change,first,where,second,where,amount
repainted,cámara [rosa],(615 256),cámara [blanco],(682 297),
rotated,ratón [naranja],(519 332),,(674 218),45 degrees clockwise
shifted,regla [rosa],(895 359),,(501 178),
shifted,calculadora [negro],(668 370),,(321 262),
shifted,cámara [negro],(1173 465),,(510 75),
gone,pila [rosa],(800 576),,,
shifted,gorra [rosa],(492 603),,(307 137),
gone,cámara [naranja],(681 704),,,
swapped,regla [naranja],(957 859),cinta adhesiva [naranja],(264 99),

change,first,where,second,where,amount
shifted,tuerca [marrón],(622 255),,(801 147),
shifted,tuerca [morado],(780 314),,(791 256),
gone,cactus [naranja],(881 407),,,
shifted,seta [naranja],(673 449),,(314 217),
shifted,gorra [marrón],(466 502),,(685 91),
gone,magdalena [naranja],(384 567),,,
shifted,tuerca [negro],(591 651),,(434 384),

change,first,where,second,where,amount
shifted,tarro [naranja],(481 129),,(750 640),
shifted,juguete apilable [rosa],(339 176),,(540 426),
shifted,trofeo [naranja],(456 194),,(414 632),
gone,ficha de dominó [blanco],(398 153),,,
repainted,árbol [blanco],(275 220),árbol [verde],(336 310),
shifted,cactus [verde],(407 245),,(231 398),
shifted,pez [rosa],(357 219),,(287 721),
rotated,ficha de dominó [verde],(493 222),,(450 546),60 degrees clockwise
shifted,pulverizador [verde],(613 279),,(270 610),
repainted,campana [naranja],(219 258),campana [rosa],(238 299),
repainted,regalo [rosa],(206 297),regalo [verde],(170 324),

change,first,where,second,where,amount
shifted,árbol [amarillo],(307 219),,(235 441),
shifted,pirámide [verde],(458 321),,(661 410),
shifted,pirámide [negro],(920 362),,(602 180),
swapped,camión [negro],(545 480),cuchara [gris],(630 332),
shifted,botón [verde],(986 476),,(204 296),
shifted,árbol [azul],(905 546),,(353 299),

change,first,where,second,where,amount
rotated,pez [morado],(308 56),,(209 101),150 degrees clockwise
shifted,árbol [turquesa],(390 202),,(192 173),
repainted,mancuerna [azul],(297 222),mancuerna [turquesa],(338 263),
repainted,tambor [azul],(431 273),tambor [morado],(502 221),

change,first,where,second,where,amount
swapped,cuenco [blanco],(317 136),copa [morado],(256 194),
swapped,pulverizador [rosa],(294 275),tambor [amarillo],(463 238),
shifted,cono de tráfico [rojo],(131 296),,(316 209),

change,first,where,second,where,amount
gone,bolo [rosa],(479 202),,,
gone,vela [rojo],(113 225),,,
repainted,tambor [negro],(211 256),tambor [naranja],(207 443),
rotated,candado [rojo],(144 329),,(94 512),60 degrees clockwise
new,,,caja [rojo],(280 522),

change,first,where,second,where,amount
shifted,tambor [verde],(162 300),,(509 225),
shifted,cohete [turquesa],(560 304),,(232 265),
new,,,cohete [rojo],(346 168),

# # # #

Every record must be written out again without any change.

Answer section =>
change,first,where,second,where,amount
repainted,cámara [rosa],(615 256),cámara [blanco],(682 297),
rotated,ratón [naranja],(519 332),,(674 218),45 degrees clockwise
shifted,regla [rosa],(895 359),,(501 178),
shifted,calculadora [negro],(668 370),,(321 262),
shifted,cámara [negro],(1173 465),,(510 75),
gone,pila [rosa],(800 576),,,
shifted,gorra [rosa],(492 603),,(307 137),
gone,cámara [naranja],(681 704),,,
swapped,regla [naranja],(957 859),cinta adhesiva [naranja],(264 99),

change,first,where,second,where,amount
shifted,tuerca [marrón],(622 255),,(801 147),
shifted,tuerca [morado],(780 314),,(791 256),
gone,cactus [naranja],(881 407),,,
shifted,seta [naranja],(673 449),,(314 217),
shifted,gorra [marrón],(466 502),,(685 91),
gone,magdalena [naranja],(384 567),,,
shifted,tuerca [negro],(591 651),,(434 384),

change,first,where,second,where,amount
shifted,tarro [naranja],(481 129),,(750 640),
shifted,juguete apilable [rosa],(339 176),,(540 426),
shifted,trofeo [naranja],(456 194),,(414 632),
gone,ficha de dominó [blanco],(398 153),,,
repainted,árbol [blanco],(275 220),árbol [verde],(336 310),
shifted,cactus [verde],(407 245),,(231 398),
shifted,pez [rosa],(357 219),,(287 721),
rotated,ficha de dominó [verde],(493 222),,(450 546),60 degrees clockwise
shifted,pulverizador [verde],(613 279),,(270 610),
repainted,campana [naranja],(219 258),campana [rosa],(238 299),
repainted,regalo [rosa],(206 297),regalo [verde],(170 324),

change,first,where,second,where,amount
shifted,árbol [amarillo],(307 219),,(235 441),
shifted,pirámide [verde],(458 321),,(661 410),
shifted,pirámide [negro],(920 362),,(602 180),
swapped,camión [negro],(545 480),cuchara [gris],(630 332),
shifted,botón [verde],(986 476),,(204 296),
shifted,árbol [azul],(905 546),,(353 299),

change,first,where,second,where,amount
rotated,pez [morado],(308 56),,(209 101),150 degrees clockwise
shifted,árbol [turquesa],(390 202),,(192 173),
repainted,mancuerna [azul],(297 222),mancuerna [turquesa],(338 263),
repainted,tambor [azul],(431 273),tambor [morado],(502 221),

change,first,where,second,where,amount
swapped,cuenco [blanco],(317 136),copa [morado],(256 194),
swapped,pulverizador [rosa],(294 275),tambor [amarillo],(463 238),
shifted,cono de tráfico [rojo],(131 296),,(316 209),

change,first,where,second,where,amount
gone,bolo [rosa],(479 202),,,
gone,vela [rojo],(113 225),,,
repainted,tambor [negro],(211 256),tambor [naranja],(207 443),
rotated,candado [rojo],(144 329),,(94 512),60 degrees clockwise
new,,,caja [rojo],(280 522),

change,first,where,second,where,amount
shifted,tambor [verde],(162 300),,(509 225),
shifted,cohete [turquesa],(560 304),,(232 265),
new,,,cohete [rojo],(346 168),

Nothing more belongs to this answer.